• Brief
The records below hold a stretch from the line with "camera: 25 degrees left, 15 degrees up" through the line with "(423, 451) = (102, 305): green"; return exactly those lines, ends included, and nothing more.

(Records contained in a dataset)
↓

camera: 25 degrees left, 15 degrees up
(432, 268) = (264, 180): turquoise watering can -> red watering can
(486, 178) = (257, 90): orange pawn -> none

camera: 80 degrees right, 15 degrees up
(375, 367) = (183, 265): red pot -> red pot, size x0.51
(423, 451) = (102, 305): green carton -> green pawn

↑
↓

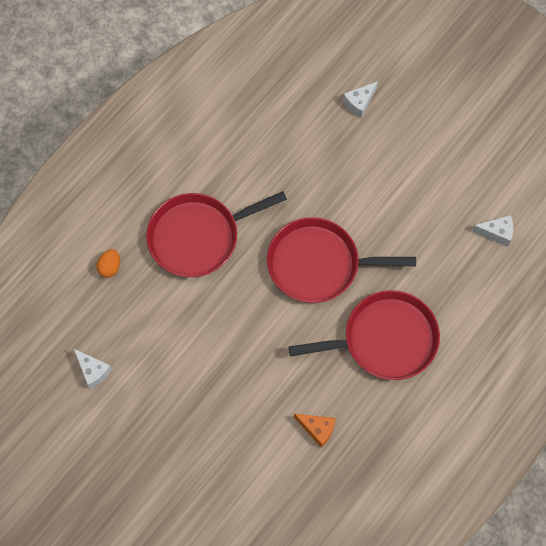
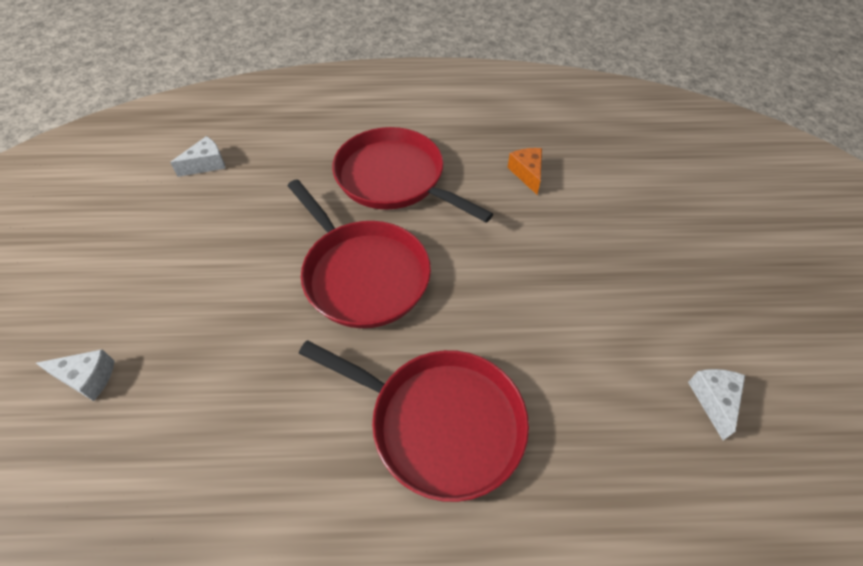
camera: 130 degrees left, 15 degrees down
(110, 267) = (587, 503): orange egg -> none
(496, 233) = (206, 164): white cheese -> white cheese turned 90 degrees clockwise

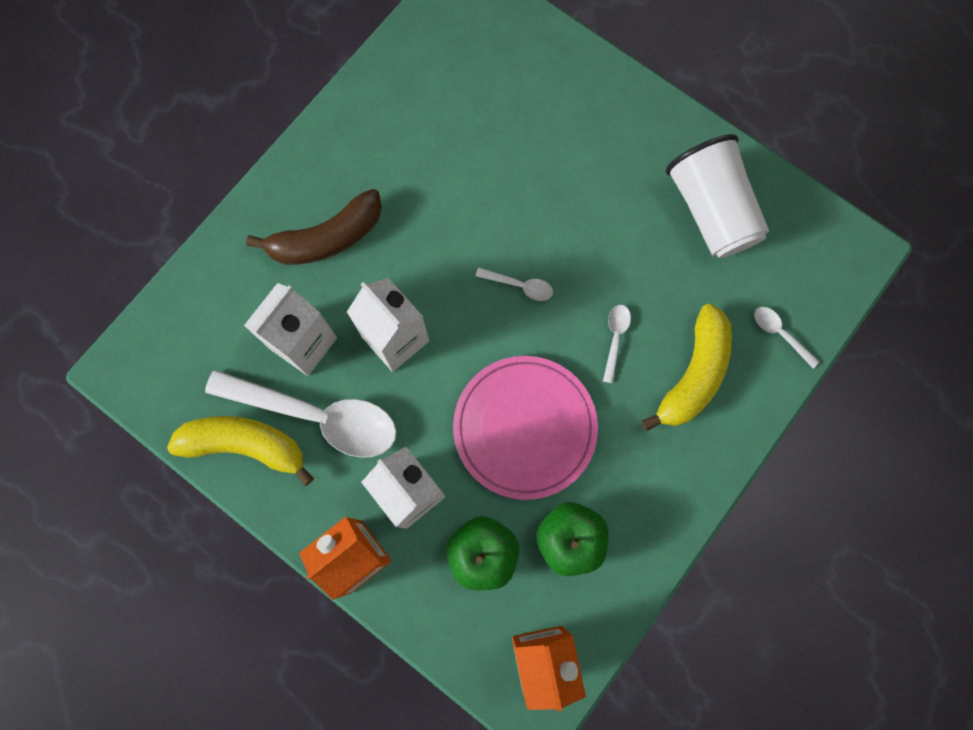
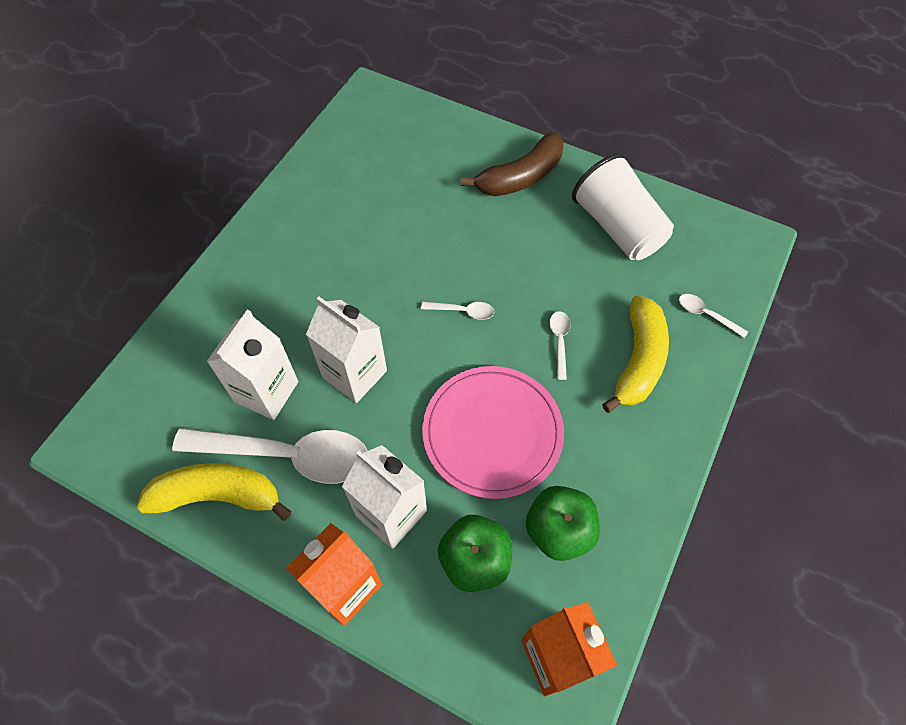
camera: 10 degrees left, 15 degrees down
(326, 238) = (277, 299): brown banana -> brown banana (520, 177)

↑

• Solution for this problem
camera: 25 degrees left, 15 degrees up
(432, 268) = (264, 180): turquoise watering can -> red watering can
(486, 178) = (257, 90): orange pawn -> none

camera: 80 degrees right, 15 degrees up
(375, 367) = (183, 265): red pot -> red pot, size x0.51
(423, 451) = (102, 305): green carton -> green pawn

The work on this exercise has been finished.